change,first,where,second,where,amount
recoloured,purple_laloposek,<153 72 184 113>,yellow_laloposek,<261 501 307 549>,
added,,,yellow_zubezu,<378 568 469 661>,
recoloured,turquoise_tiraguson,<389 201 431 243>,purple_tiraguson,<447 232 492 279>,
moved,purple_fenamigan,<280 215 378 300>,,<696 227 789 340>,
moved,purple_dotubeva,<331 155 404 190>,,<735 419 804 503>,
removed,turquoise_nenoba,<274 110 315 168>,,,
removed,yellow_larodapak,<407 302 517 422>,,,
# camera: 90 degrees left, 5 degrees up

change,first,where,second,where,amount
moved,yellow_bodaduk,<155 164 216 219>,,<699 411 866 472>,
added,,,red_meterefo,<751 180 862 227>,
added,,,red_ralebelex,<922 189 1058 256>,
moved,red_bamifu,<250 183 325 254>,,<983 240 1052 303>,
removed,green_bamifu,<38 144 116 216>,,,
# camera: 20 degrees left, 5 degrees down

########################################

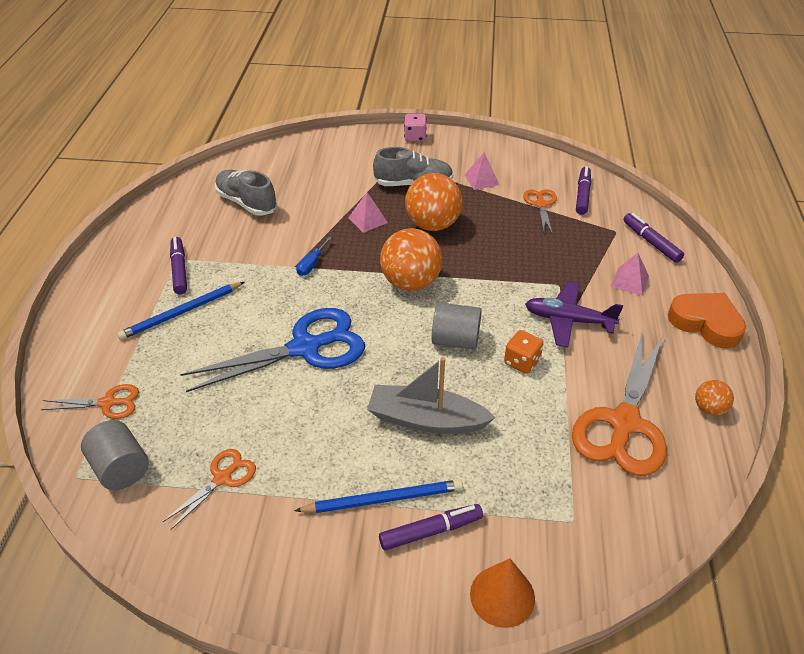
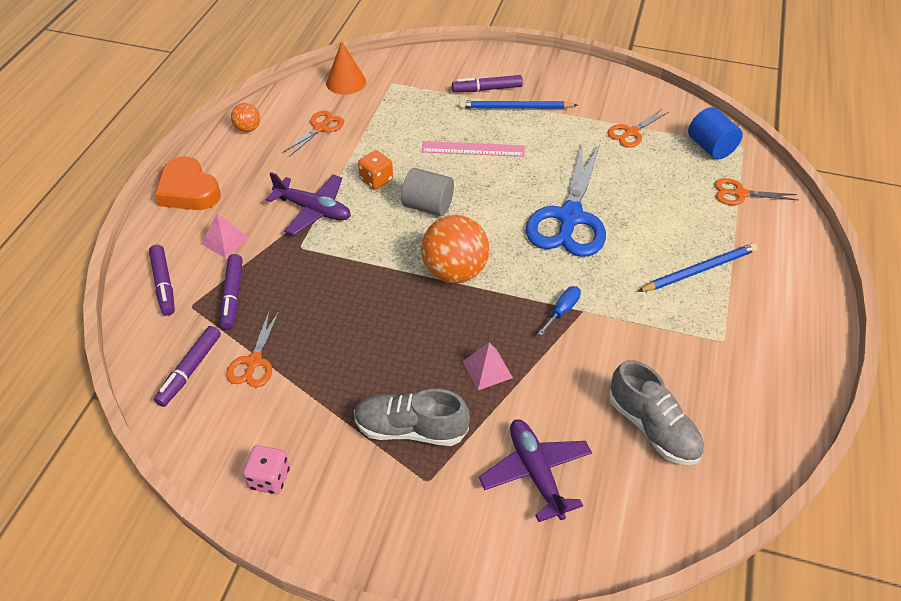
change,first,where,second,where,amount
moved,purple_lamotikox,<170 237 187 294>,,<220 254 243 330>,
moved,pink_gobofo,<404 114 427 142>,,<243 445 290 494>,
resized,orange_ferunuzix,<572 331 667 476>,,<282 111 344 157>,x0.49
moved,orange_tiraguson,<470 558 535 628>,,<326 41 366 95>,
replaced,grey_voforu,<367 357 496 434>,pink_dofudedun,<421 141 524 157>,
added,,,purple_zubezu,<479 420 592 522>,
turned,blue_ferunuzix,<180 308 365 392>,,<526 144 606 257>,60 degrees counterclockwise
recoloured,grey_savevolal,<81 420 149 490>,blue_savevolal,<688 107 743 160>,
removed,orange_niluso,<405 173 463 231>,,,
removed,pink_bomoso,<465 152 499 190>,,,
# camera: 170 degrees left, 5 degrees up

########################################

The lines above from the one containing "moved,purple_fenamigan,<280 215 378" through the one containing "removed,yellow_larodapak,<407 302 517" are to be set down exactly, and no others.

moved,purple_fenamigan,<280 215 378 300>,,<696 227 789 340>,
moved,purple_dotubeva,<331 155 404 190>,,<735 419 804 503>,
removed,turquoise_nenoba,<274 110 315 168>,,,
removed,yellow_larodapak,<407 302 517 422>,,,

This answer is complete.